BEGIN Excerpted records
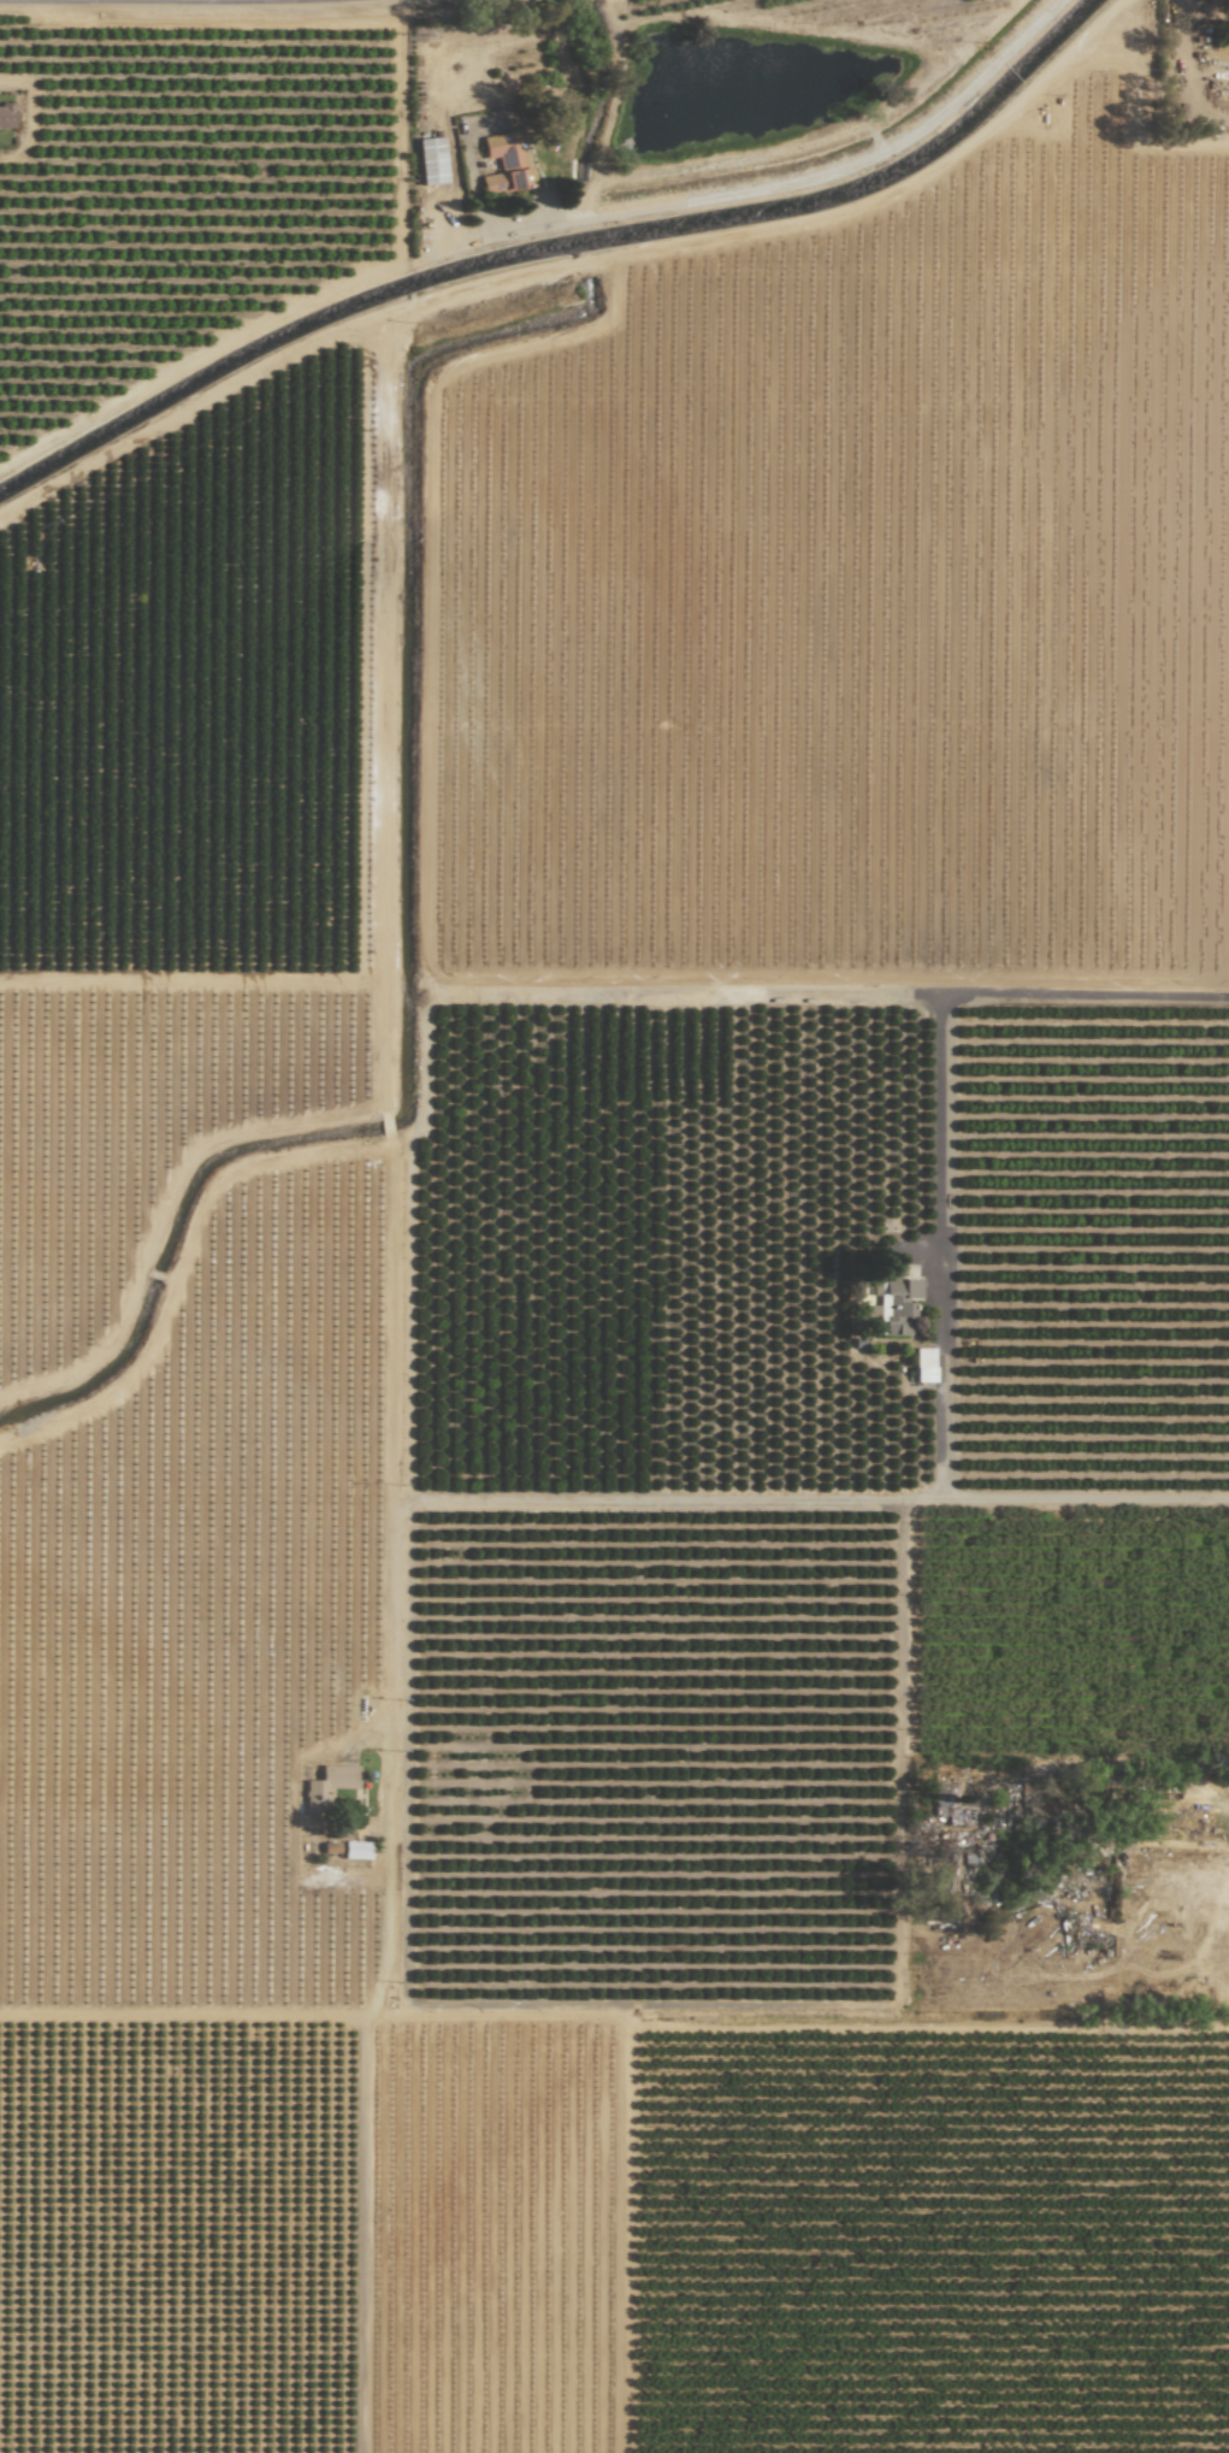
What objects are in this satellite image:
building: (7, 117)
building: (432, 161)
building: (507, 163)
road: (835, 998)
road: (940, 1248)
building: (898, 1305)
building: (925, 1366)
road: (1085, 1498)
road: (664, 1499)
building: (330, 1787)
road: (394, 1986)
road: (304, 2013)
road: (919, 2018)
END Excerpted records
BEGIN Excerpted records
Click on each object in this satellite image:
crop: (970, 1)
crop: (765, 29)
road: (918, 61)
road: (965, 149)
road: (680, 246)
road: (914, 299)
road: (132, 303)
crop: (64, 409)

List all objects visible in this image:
END Excerpted records
#### [Activity]
Would you retype the lines above from the one with "Click on each" down to the one with "List all objects", word for word, both ends included and no other lines?

#### [Exercise solution]
Click on each object in this satellite image:
crop: (970, 1)
crop: (765, 29)
road: (918, 61)
road: (965, 149)
road: (680, 246)
road: (914, 299)
road: (132, 303)
crop: (64, 409)

List all objects visible in this image:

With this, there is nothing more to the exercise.